■ Assigned task ■
Images do not belong in the copy. Set down all the entries exactly.

■ Given data ■
▼

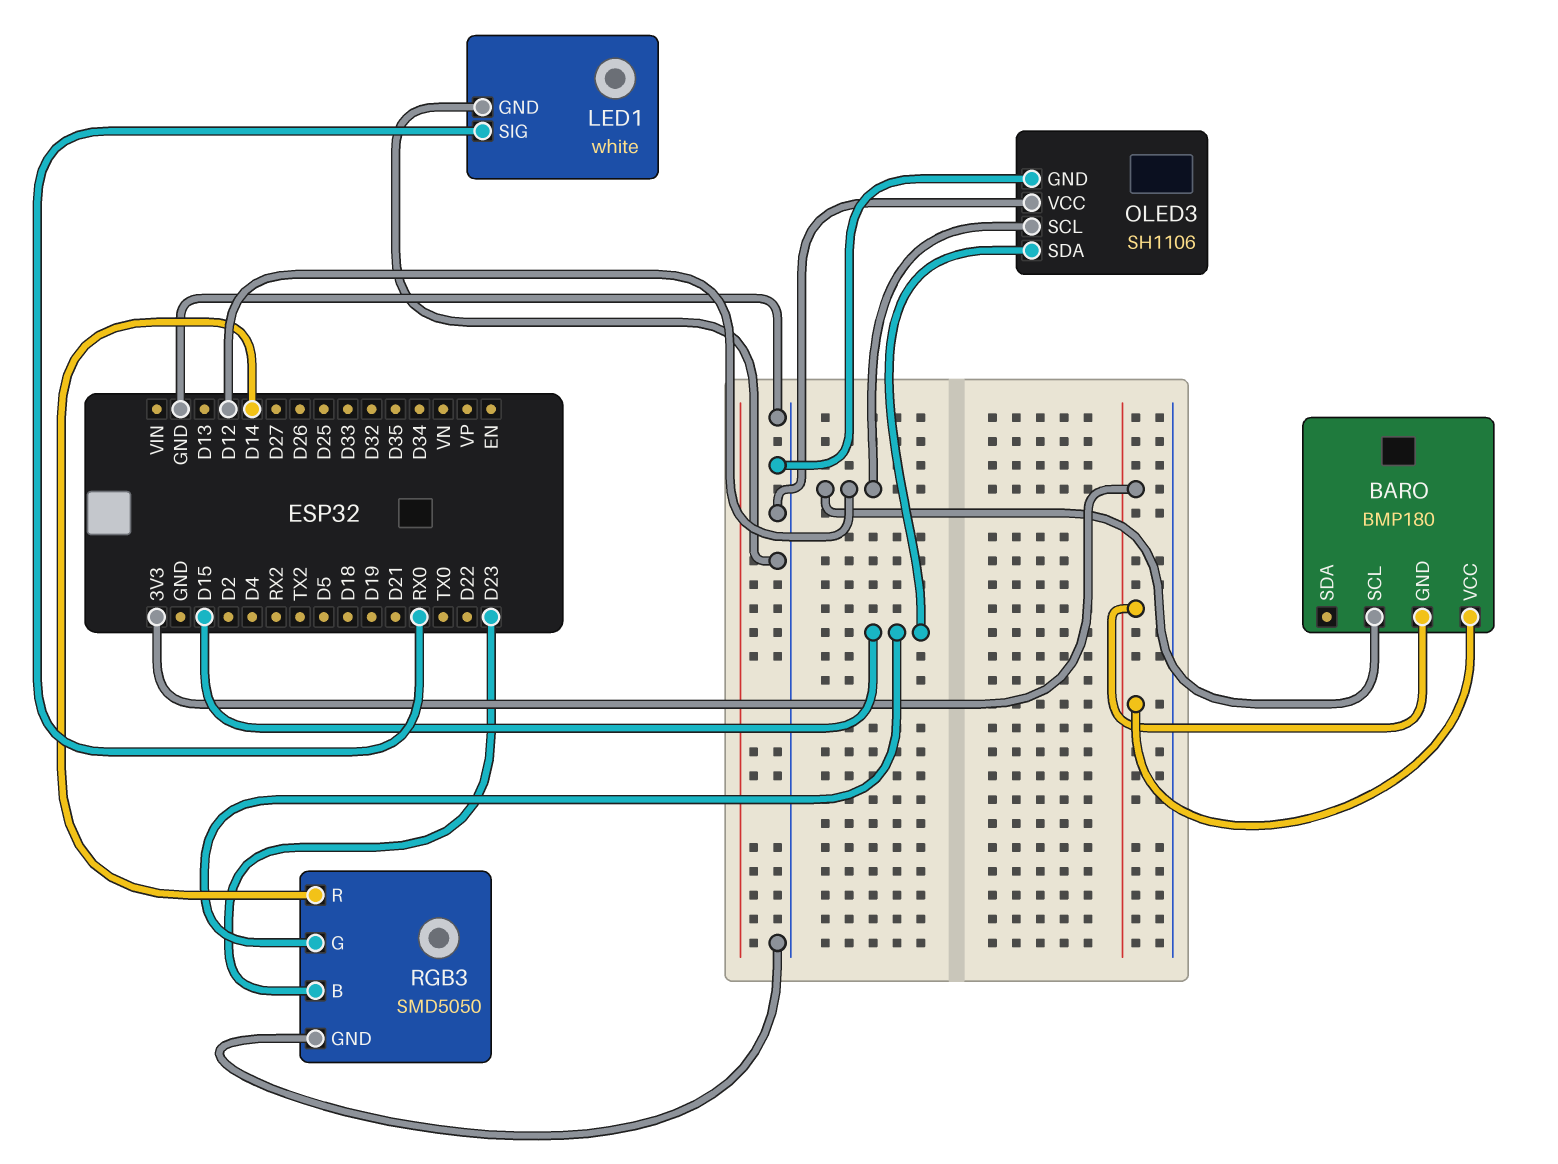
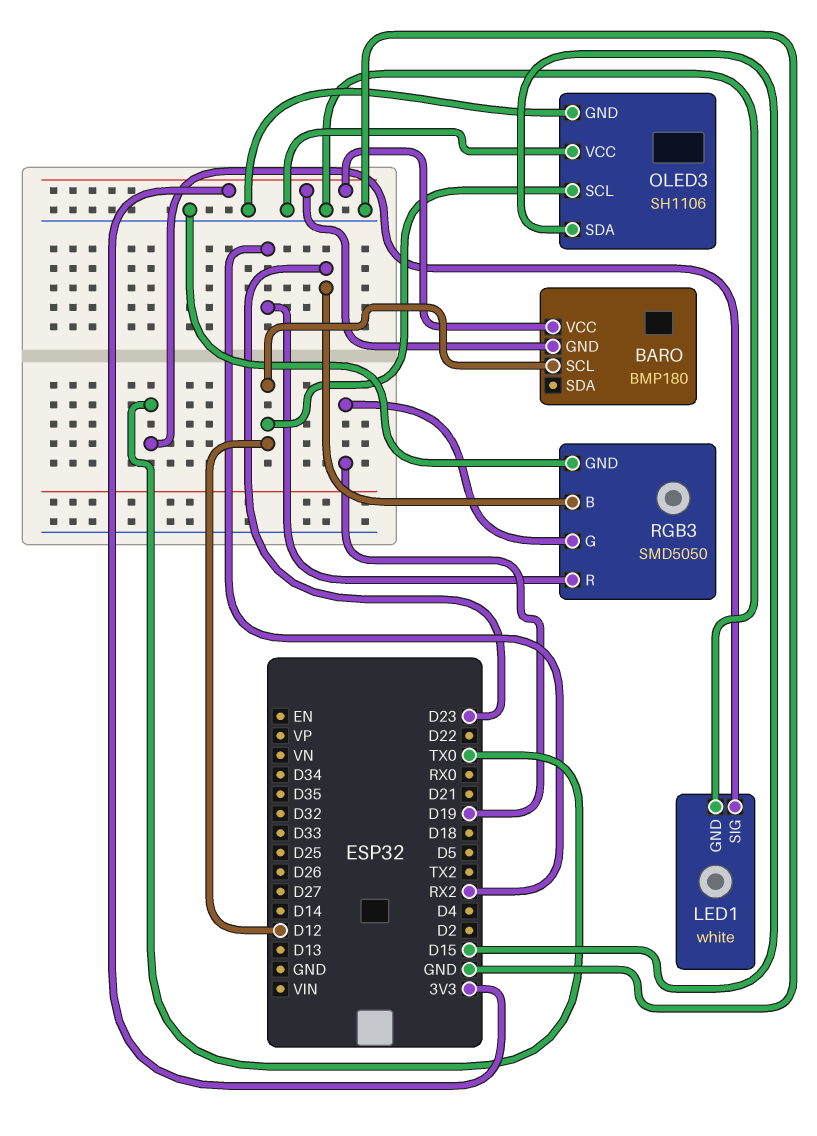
LED1 pin SIG: RX0 -> TX0
RGB3 pin G: D15 -> D19
RGB3 pin R: D14 -> RX2

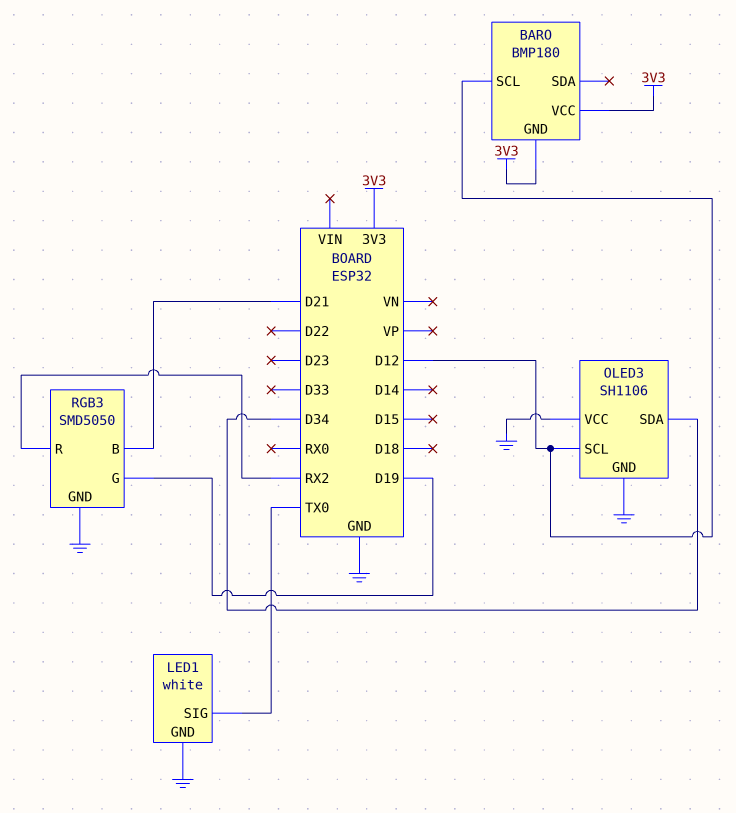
OLED3 pin SDA: D15 -> D34
RGB3 pin B: D23 -> D21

▲

■ Response to this exercise ■
LED1 pin SIG: RX0 -> TX0
RGB3 pin G: D15 -> D19
RGB3 pin R: D14 -> RX2

OLED3 pin SDA: D15 -> D34
RGB3 pin B: D23 -> D21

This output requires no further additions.